Search the records for the string "minus" and copy every line in which it appears.

Modification records

:::::

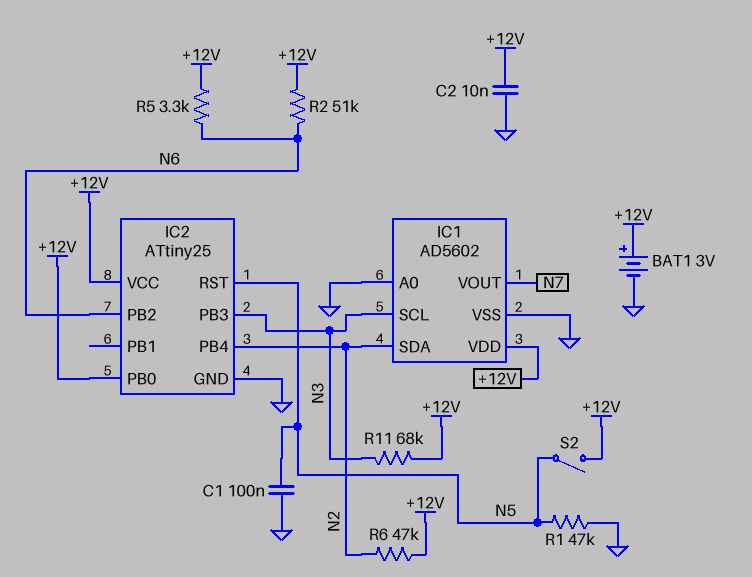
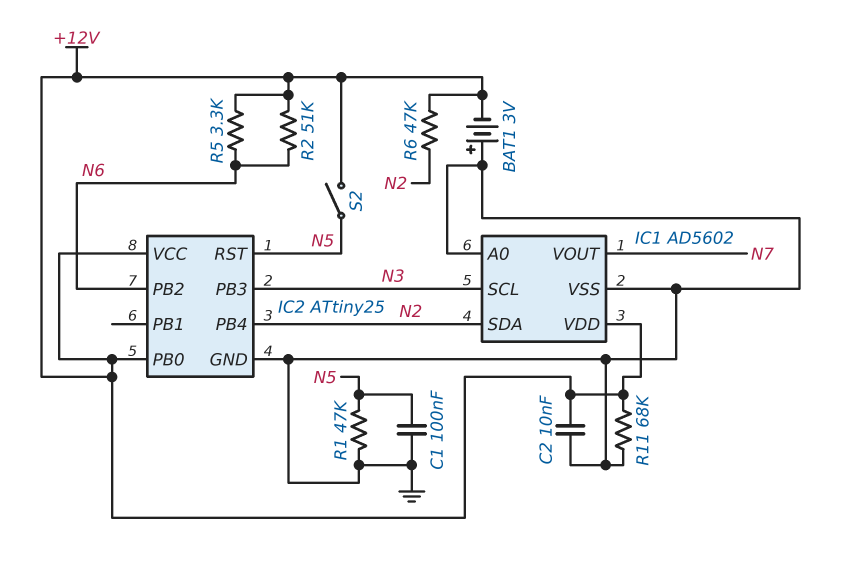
BAT1: 3V (plus +12V, minus GND) -> 3V (plus GND, minus +12V)
R11: 68k (+12V, N3) -> 68k (+12V, GND)

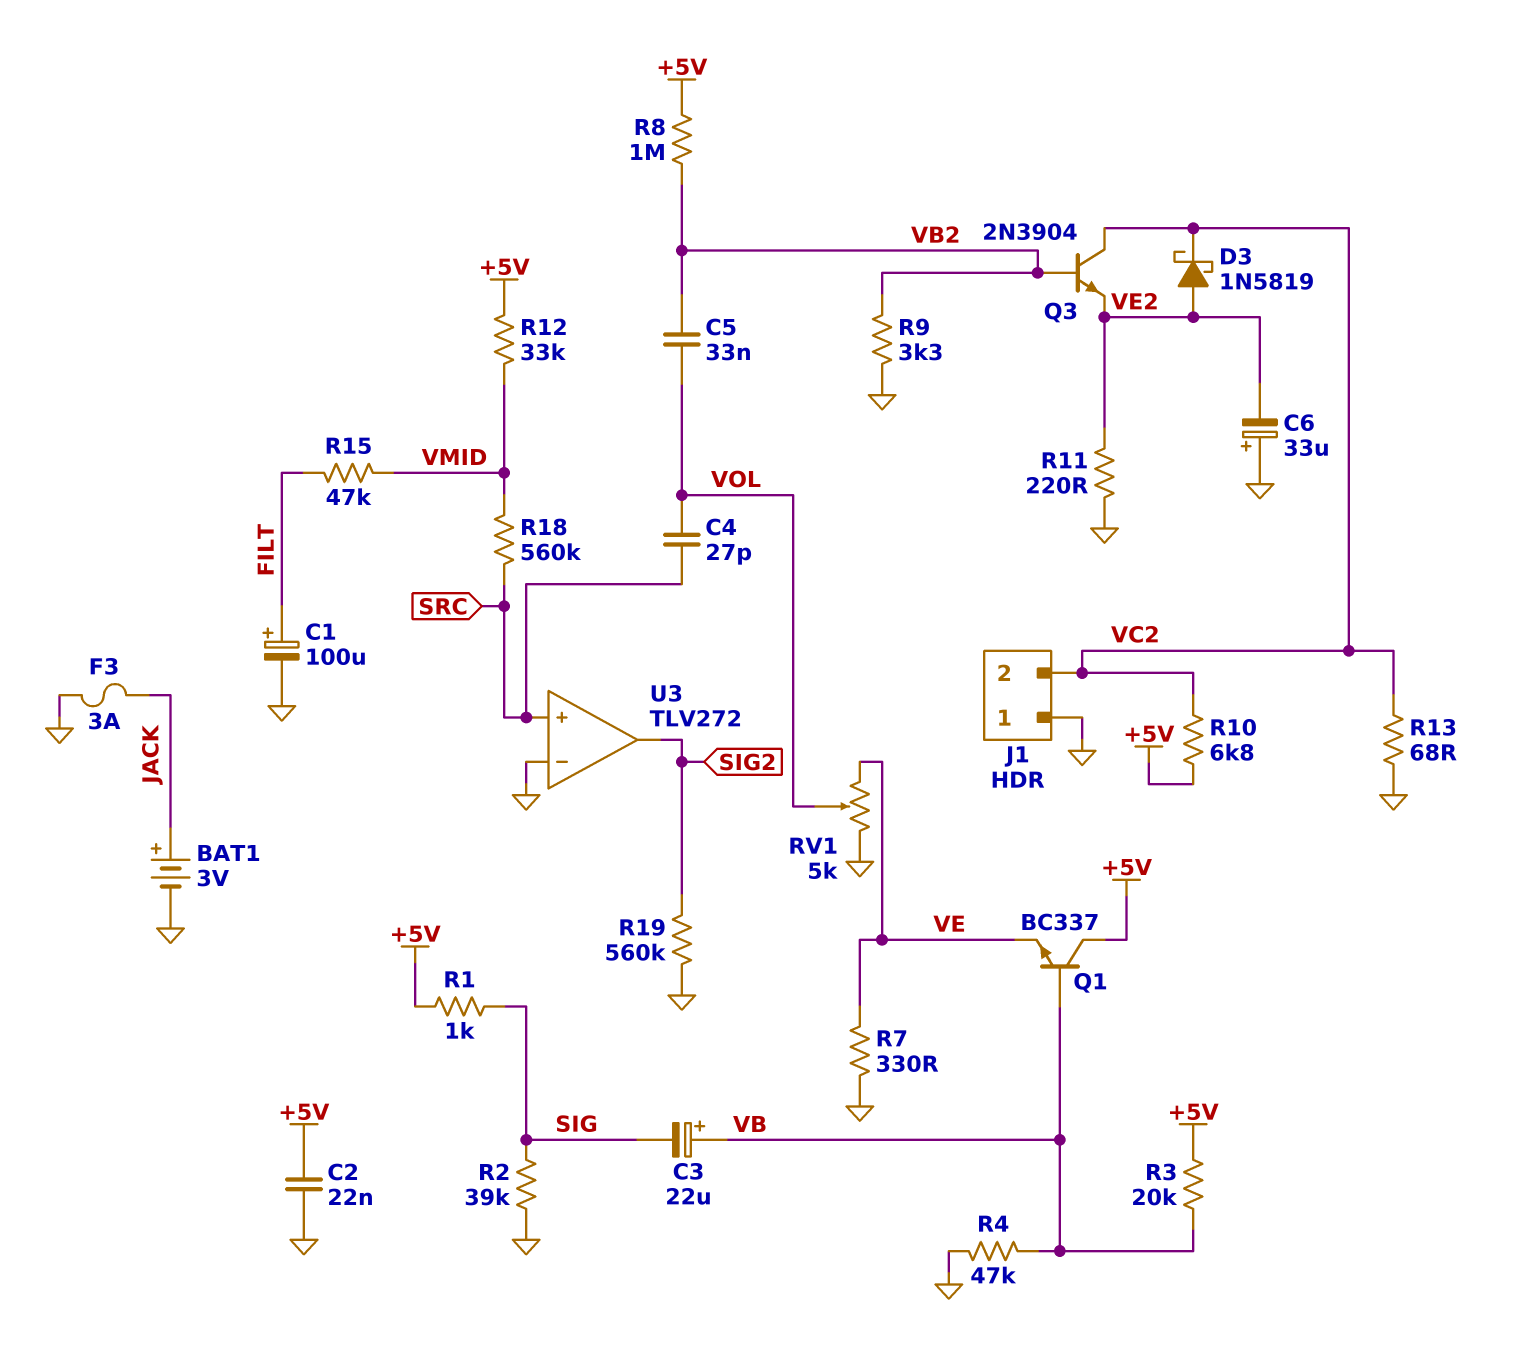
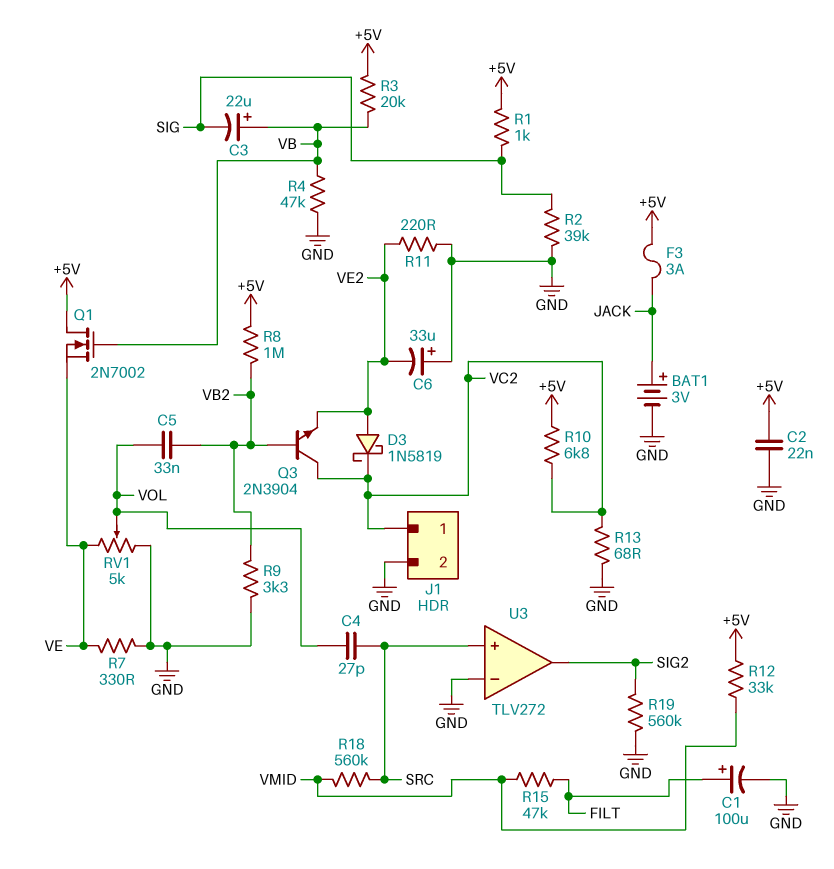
F3: 3A (GND, JACK) -> 3A (+5V, JACK)
J1 pin 1: GND -> VC2
J1 pin 2: VC2 -> GND
Q1: NPN BC337 (B VB, C +5V, E VE) -> NMOS 2N7002 (G VB, D +5V, S VE)

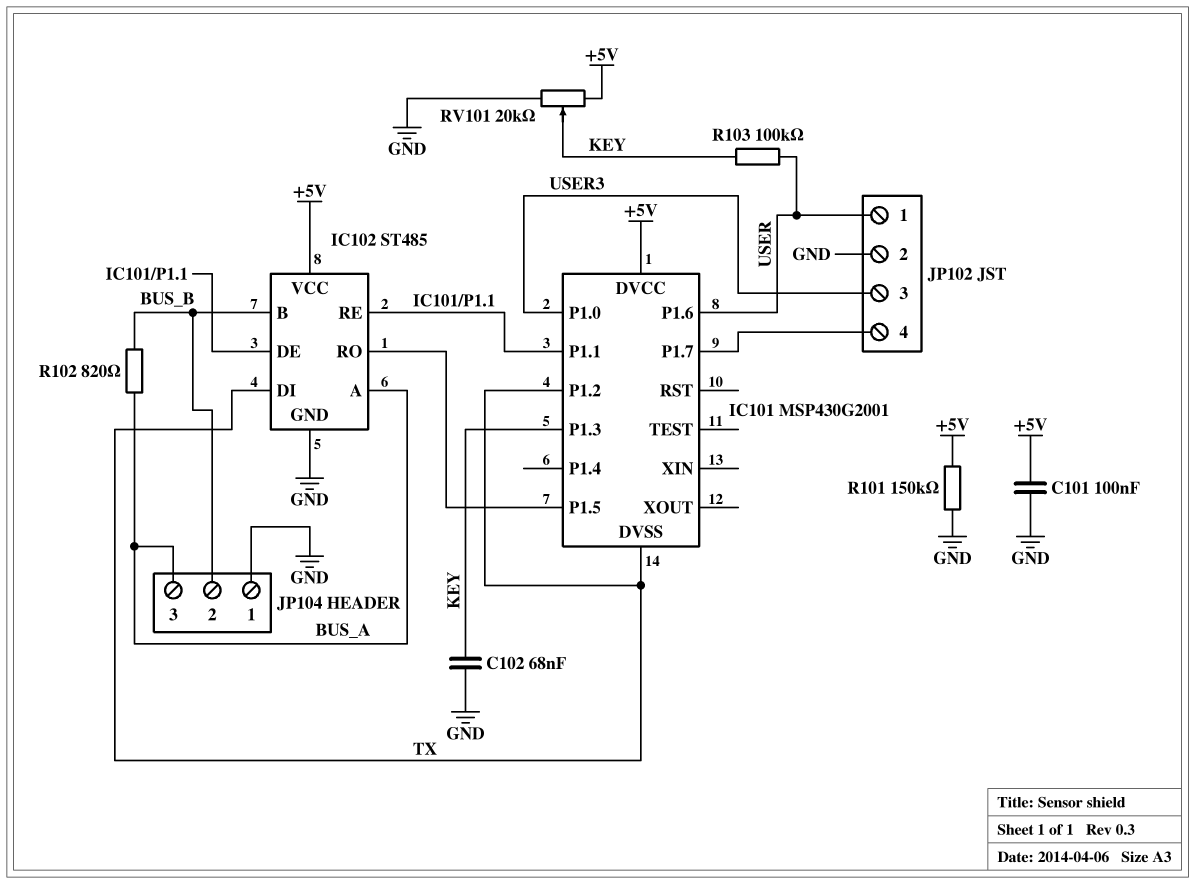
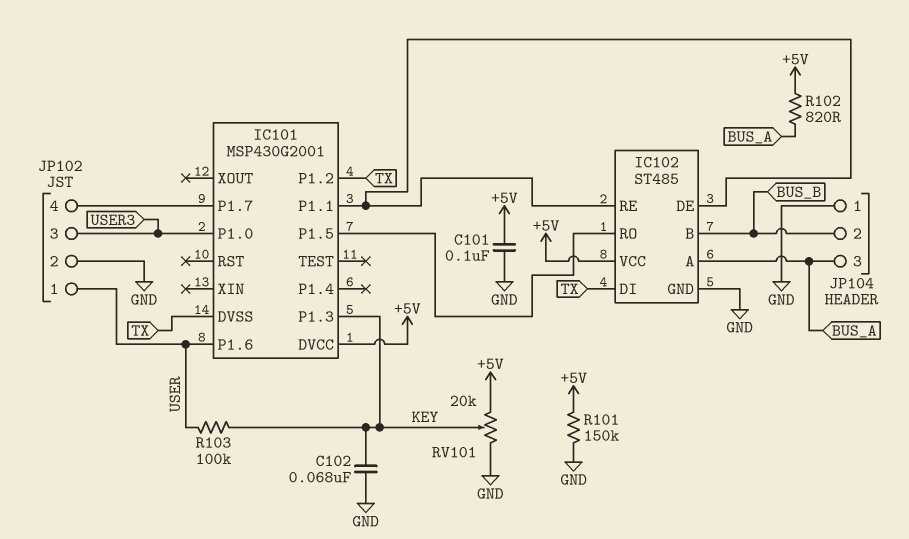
R102: 820 (BUS_A, BUS_B) -> 820 (+5V, BUS_A)

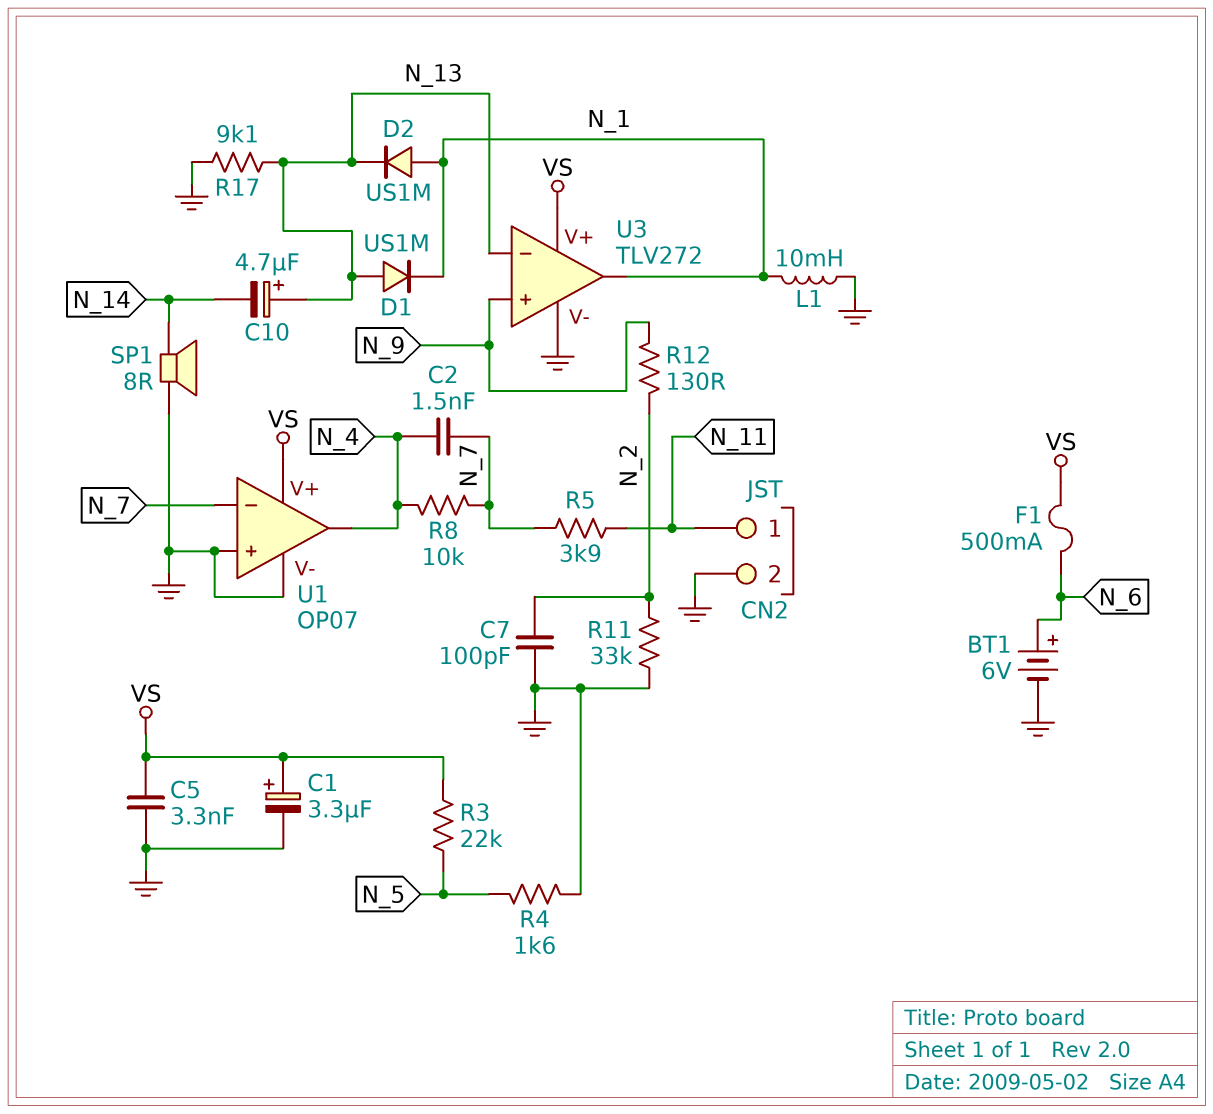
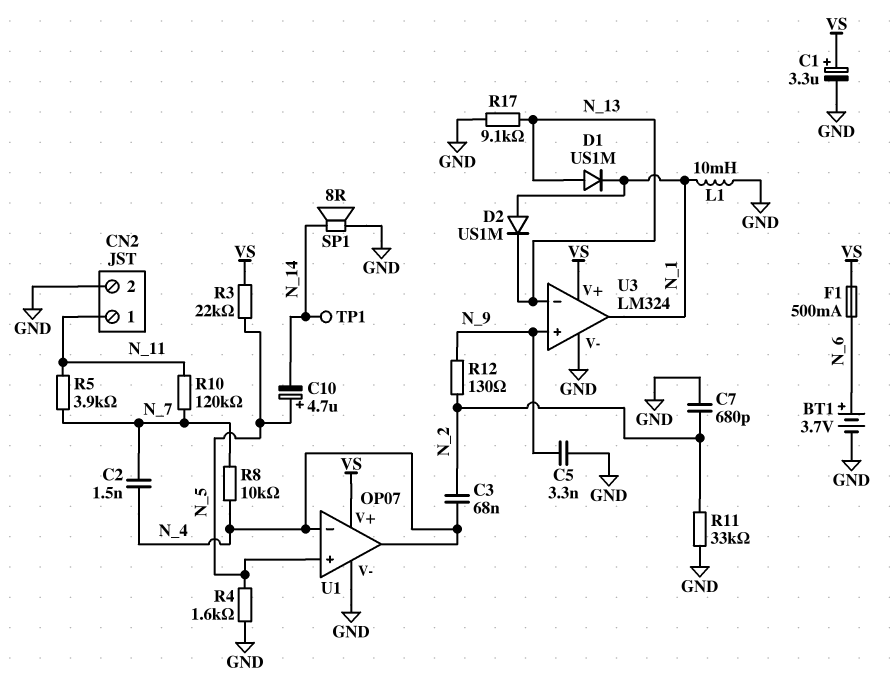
BT1: 6V (plus N_6, minus GND) -> 3.7V (plus N_6, minus GND)
C3: none -> 68nF (N_2, N_4)
C5: 3.3nF (GND, VS) -> 3.3nF (GND, N_9)
C7: 100pF (GND, N_2) -> 680pF (GND, N_2)
C10: 4.7uF (plus N_13, minus N_14) -> 4.7uF (plus N_5, minus N_14)
R10: none -> 120k (N_7, N_11)
TP1: none -> test point (N_14)
U1 pin in+: GND -> N_5
U1 pin in-: N_7 -> N_4
U3: TLV272 -> LM324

:::::

**RESPONSE**.
BAT1: 3V (plus +12V, minus GND) -> 3V (plus GND, minus +12V)
BT1: 6V (plus N_6, minus GND) -> 3.7V (plus N_6, minus GND)
C10: 4.7uF (plus N_13, minus N_14) -> 4.7uF (plus N_5, minus N_14)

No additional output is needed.